Work order >> In your reply, write out each entry exactly as given.

Provided data >>
_ _ _

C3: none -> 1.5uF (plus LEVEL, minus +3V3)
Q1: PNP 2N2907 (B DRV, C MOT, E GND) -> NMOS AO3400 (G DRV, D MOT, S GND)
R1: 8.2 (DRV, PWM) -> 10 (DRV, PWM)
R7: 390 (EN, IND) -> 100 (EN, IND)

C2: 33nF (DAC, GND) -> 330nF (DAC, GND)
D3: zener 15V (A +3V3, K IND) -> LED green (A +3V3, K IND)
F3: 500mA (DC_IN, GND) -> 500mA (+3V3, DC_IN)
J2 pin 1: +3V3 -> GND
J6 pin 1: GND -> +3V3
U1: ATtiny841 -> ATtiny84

_ _ _

Answer space >>
C3: none -> 1.5uF (plus LEVEL, minus +3V3)
Q1: PNP 2N2907 (B DRV, C MOT, E GND) -> NMOS AO3400 (G DRV, D MOT, S GND)
R1: 8.2 (DRV, PWM) -> 10 (DRV, PWM)
R7: 390 (EN, IND) -> 100 (EN, IND)

C2: 33nF (DAC, GND) -> 330nF (DAC, GND)
D3: zener 15V (A +3V3, K IND) -> LED green (A +3V3, K IND)
F3: 500mA (DC_IN, GND) -> 500mA (+3V3, DC_IN)
J2 pin 1: +3V3 -> GND
J6 pin 1: GND -> +3V3
U1: ATtiny841 -> ATtiny84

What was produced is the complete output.